**EXERCISE:**
Each entry below is to be printed verbatim.

(RECORDED DATA begins)

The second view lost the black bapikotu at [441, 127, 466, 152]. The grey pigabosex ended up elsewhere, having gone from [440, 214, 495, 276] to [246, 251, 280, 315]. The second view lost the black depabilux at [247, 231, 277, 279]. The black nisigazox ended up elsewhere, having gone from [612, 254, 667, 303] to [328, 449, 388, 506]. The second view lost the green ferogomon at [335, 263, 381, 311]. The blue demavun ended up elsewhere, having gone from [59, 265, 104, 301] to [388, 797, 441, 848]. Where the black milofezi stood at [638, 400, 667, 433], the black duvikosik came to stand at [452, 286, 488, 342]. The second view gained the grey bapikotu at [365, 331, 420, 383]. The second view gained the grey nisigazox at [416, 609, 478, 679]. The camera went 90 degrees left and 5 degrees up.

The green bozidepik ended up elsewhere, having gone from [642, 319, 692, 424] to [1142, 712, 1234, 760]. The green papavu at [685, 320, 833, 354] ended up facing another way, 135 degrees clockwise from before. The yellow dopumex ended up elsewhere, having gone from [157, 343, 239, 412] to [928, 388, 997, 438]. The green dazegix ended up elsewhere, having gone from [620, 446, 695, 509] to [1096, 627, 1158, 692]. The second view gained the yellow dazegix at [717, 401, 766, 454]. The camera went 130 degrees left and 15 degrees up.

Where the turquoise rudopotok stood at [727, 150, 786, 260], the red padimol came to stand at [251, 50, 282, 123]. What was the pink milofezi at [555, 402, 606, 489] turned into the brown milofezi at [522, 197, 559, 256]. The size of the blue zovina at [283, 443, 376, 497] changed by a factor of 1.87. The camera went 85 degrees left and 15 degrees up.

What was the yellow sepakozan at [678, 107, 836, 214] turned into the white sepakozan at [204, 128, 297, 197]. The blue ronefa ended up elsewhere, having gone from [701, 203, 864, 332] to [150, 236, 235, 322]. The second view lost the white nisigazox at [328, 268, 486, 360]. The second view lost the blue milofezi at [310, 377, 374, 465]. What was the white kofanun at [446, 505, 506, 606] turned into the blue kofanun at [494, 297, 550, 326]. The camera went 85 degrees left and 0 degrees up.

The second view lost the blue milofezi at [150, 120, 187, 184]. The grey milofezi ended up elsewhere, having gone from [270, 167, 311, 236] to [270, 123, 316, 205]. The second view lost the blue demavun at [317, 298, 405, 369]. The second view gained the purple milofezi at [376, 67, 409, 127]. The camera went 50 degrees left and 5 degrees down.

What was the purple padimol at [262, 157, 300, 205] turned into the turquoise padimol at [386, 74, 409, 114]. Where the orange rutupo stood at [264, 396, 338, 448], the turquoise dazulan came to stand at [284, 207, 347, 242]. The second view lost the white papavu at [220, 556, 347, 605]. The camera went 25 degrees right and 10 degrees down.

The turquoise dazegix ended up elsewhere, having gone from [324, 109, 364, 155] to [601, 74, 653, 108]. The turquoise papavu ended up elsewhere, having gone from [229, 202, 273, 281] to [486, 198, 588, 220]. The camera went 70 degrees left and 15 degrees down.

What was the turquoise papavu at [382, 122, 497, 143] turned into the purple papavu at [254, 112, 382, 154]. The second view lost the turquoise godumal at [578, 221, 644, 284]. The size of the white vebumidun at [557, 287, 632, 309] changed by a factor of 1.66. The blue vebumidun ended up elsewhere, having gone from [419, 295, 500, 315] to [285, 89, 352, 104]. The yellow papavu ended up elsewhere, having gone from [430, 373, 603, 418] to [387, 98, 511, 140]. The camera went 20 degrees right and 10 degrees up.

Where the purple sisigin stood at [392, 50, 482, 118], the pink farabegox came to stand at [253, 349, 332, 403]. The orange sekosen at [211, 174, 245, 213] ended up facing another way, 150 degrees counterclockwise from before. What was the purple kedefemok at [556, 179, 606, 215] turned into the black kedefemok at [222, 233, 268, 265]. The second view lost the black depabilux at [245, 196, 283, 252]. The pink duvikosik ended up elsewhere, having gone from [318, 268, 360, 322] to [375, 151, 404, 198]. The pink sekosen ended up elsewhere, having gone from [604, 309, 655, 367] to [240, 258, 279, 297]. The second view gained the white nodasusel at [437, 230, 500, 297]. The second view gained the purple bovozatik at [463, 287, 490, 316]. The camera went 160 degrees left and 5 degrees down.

(RECORDED DATA ends)

**SOLUTION TO THE EXERCISE:**
The second view lost the black bapikotu at [441, 127, 466, 152]. The grey pigabosex ended up elsewhere, having gone from [440, 214, 495, 276] to [246, 251, 280, 315]. The second view lost the black depabilux at [247, 231, 277, 279]. The black nisigazox ended up elsewhere, having gone from [612, 254, 667, 303] to [328, 449, 388, 506]. The second view lost the green ferogomon at [335, 263, 381, 311]. The blue demavun ended up elsewhere, having gone from [59, 265, 104, 301] to [388, 797, 441, 848]. Where the black milofezi stood at [638, 400, 667, 433], the black duvikosik came to stand at [452, 286, 488, 342]. The second view gained the grey bapikotu at [365, 331, 420, 383]. The second view gained the grey nisigazox at [416, 609, 478, 679]. The camera went 90 degrees left and 5 degrees up.

The green bozidepik ended up elsewhere, having gone from [642, 319, 692, 424] to [1142, 712, 1234, 760]. The green papavu at [685, 320, 833, 354] ended up facing another way, 135 degrees clockwise from before. The yellow dopumex ended up elsewhere, having gone from [157, 343, 239, 412] to [928, 388, 997, 438]. The green dazegix ended up elsewhere, having gone from [620, 446, 695, 509] to [1096, 627, 1158, 692]. The second view gained the yellow dazegix at [717, 401, 766, 454]. The camera went 130 degrees left and 15 degrees up.

Where the turquoise rudopotok stood at [727, 150, 786, 260], the red padimol came to stand at [251, 50, 282, 123]. What was the pink milofezi at [555, 402, 606, 489] turned into the brown milofezi at [522, 197, 559, 256]. The size of the blue zovina at [283, 443, 376, 497] changed by a factor of 1.87. The camera went 85 degrees left and 15 degrees up.

What was the yellow sepakozan at [678, 107, 836, 214] turned into the white sepakozan at [204, 128, 297, 197]. The blue ronefa ended up elsewhere, having gone from [701, 203, 864, 332] to [150, 236, 235, 322]. The second view lost the white nisigazox at [328, 268, 486, 360]. The second view lost the blue milofezi at [310, 377, 374, 465]. What was the white kofanun at [446, 505, 506, 606] turned into the blue kofanun at [494, 297, 550, 326]. The camera went 85 degrees left and 0 degrees up.

The second view lost the blue milofezi at [150, 120, 187, 184]. The grey milofezi ended up elsewhere, having gone from [270, 167, 311, 236] to [270, 123, 316, 205]. The second view lost the blue demavun at [317, 298, 405, 369]. The second view gained the purple milofezi at [376, 67, 409, 127]. The camera went 50 degrees left and 5 degrees down.

What was the purple padimol at [262, 157, 300, 205] turned into the turquoise padimol at [386, 74, 409, 114]. Where the orange rutupo stood at [264, 396, 338, 448], the turquoise dazulan came to stand at [284, 207, 347, 242]. The second view lost the white papavu at [220, 556, 347, 605]. The camera went 25 degrees right and 10 degrees down.

The turquoise dazegix ended up elsewhere, having gone from [324, 109, 364, 155] to [601, 74, 653, 108]. The turquoise papavu ended up elsewhere, having gone from [229, 202, 273, 281] to [486, 198, 588, 220]. The camera went 70 degrees left and 15 degrees down.

What was the turquoise papavu at [382, 122, 497, 143] turned into the purple papavu at [254, 112, 382, 154]. The second view lost the turquoise godumal at [578, 221, 644, 284]. The size of the white vebumidun at [557, 287, 632, 309] changed by a factor of 1.66. The blue vebumidun ended up elsewhere, having gone from [419, 295, 500, 315] to [285, 89, 352, 104]. The yellow papavu ended up elsewhere, having gone from [430, 373, 603, 418] to [387, 98, 511, 140]. The camera went 20 degrees right and 10 degrees up.

Where the purple sisigin stood at [392, 50, 482, 118], the pink farabegox came to stand at [253, 349, 332, 403]. The orange sekosen at [211, 174, 245, 213] ended up facing another way, 150 degrees counterclockwise from before. What was the purple kedefemok at [556, 179, 606, 215] turned into the black kedefemok at [222, 233, 268, 265]. The second view lost the black depabilux at [245, 196, 283, 252]. The pink duvikosik ended up elsewhere, having gone from [318, 268, 360, 322] to [375, 151, 404, 198]. The pink sekosen ended up elsewhere, having gone from [604, 309, 655, 367] to [240, 258, 279, 297]. The second view gained the white nodasusel at [437, 230, 500, 297]. The second view gained the purple bovozatik at [463, 287, 490, 316]. The camera went 160 degrees left and 5 degrees down.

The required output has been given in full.